WHAT YOU ARE ASKED TO DO: Return the stretch from the line with "grey 1x2 plate" through the line with "tan 1x3 plate" in the data below, character for character, skipping all pictures.

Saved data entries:
^^^^

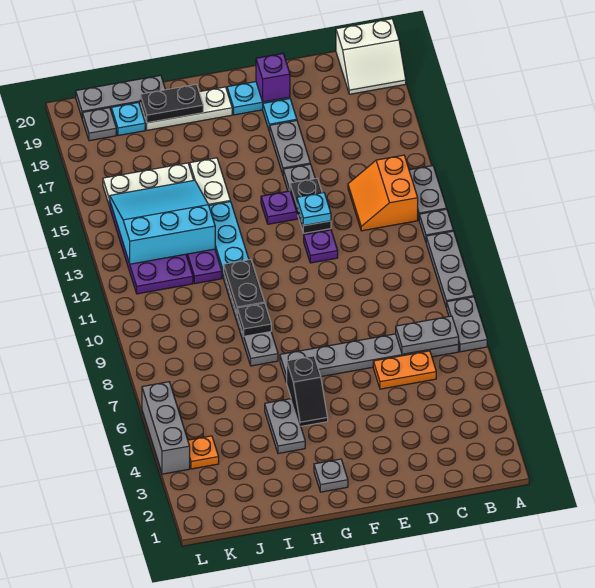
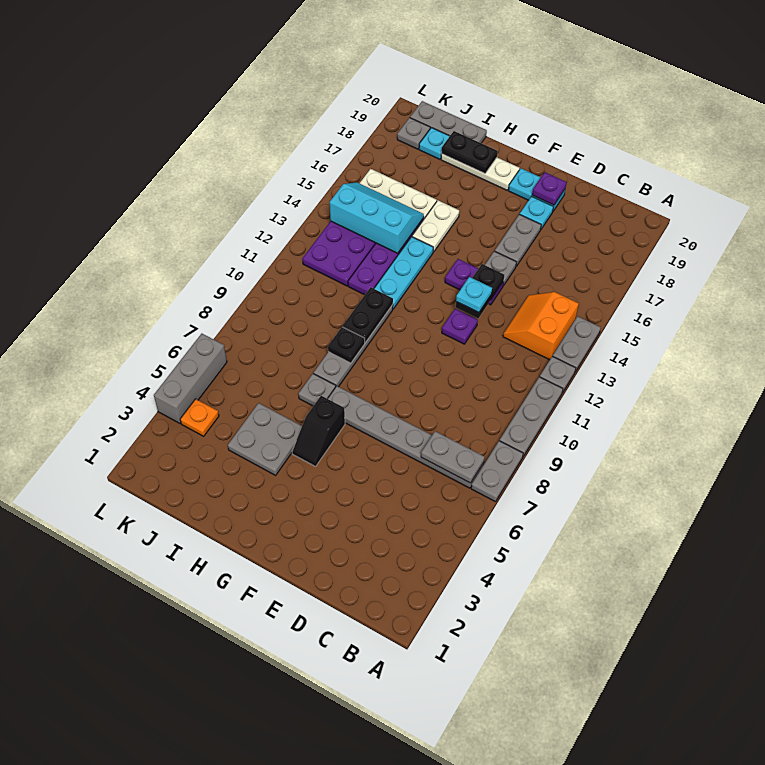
white 2x2 slope [336,19,406,94] -> none
orange 1x2 plate [373,351,436,389] -> none
purple 1x1 brick [256,53,290,102] -> purple 1x1 plate [532,172,567,205]
grey 1x1 plate [314,459,348,492] -> grey 1x1 plate moved to [299,374,336,406]
grey 1x2 plate [265,399,305,454] -> grey 2x2 plate [228,403,302,475]
cyan 3x3 slope [110,180,215,264] -> cyan 2x3 slope [330,182,424,253]

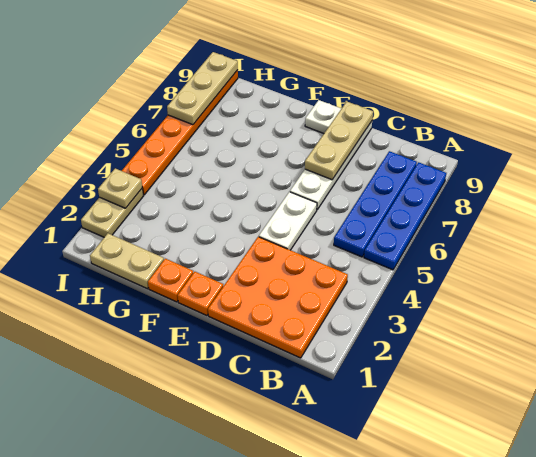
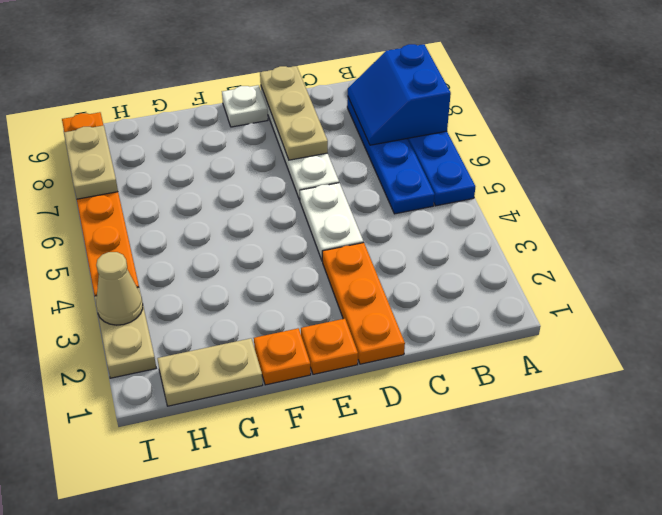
none -> blue 2x2 slope [348,44,451,145]
orange 3x3 plate [208,237,348,358] -> orange 1x3 plate [322,243,405,364]
tan 1x1 plate [98,168,142,208] -> tan 1x1 cone [96,252,143,325]
tan 1x3 plate [167,52,238,125] -> tan 1x2 plate [64,125,118,199]

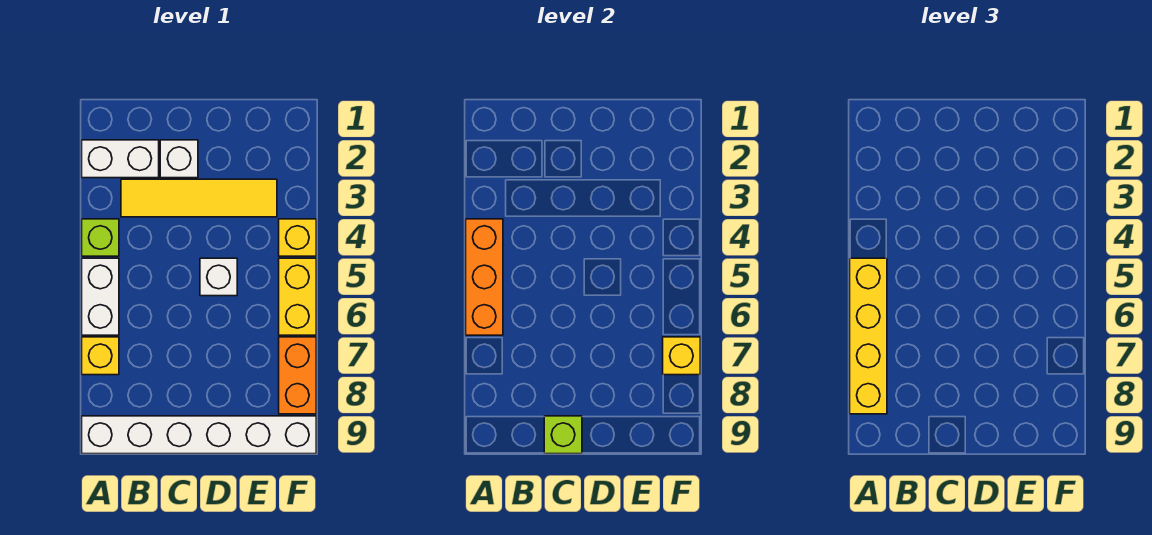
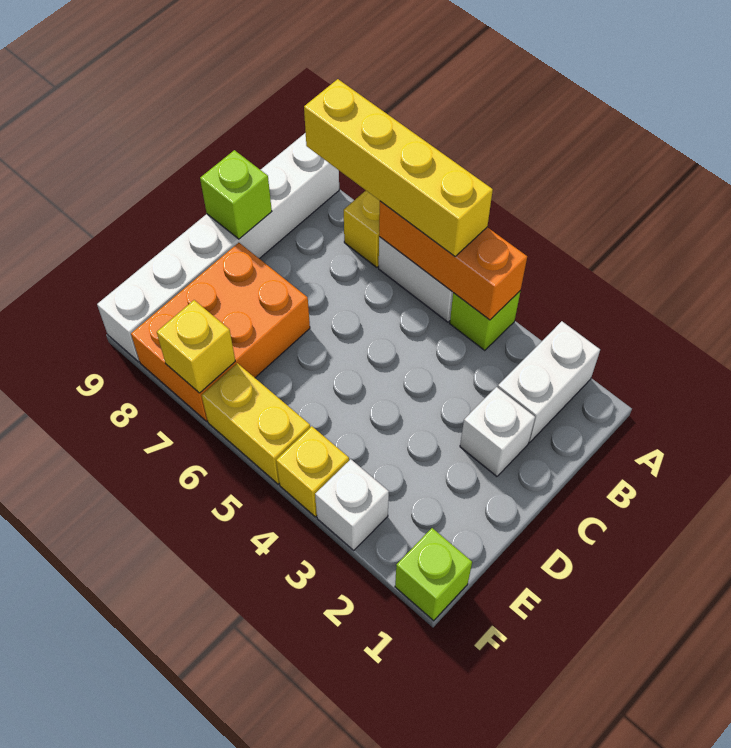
yellow 1x4 tile [121,179,277,217] -> none
white 1x1 brick [200,258,237,296] -> white 1x1 brick moved to [315,459,389,550]
none -> lime 1x1 brick [395,528,472,621]
orange 1x2 brick [279,337,316,414] -> orange 2x3 brick [131,243,310,421]

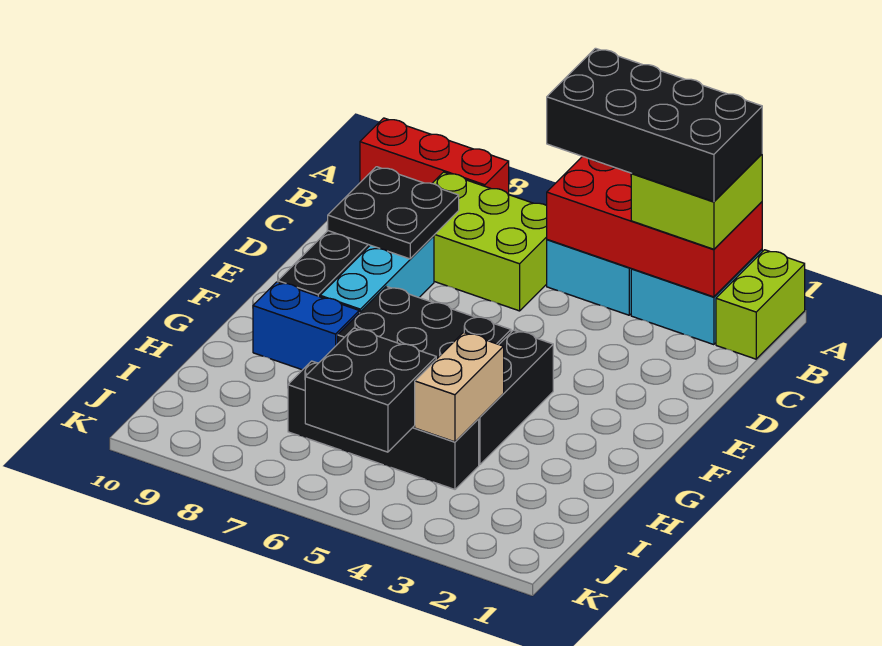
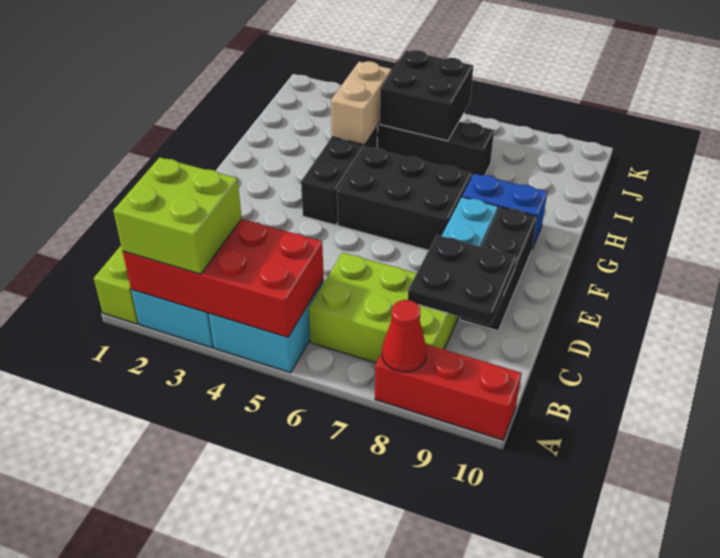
black 2x4 brick [547,48,762,202] -> none
none -> red 1x1 cone [382,300,427,372]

^^^^

RESULT FOR THIS EXERCISE:
grey 1x2 plate [265,399,305,454] -> grey 2x2 plate [228,403,302,475]
cyan 3x3 slope [110,180,215,264] -> cyan 2x3 slope [330,182,424,253]

none -> blue 2x2 slope [348,44,451,145]
orange 3x3 plate [208,237,348,358] -> orange 1x3 plate [322,243,405,364]
tan 1x1 plate [98,168,142,208] -> tan 1x1 cone [96,252,143,325]
tan 1x3 plate [167,52,238,125] -> tan 1x2 plate [64,125,118,199]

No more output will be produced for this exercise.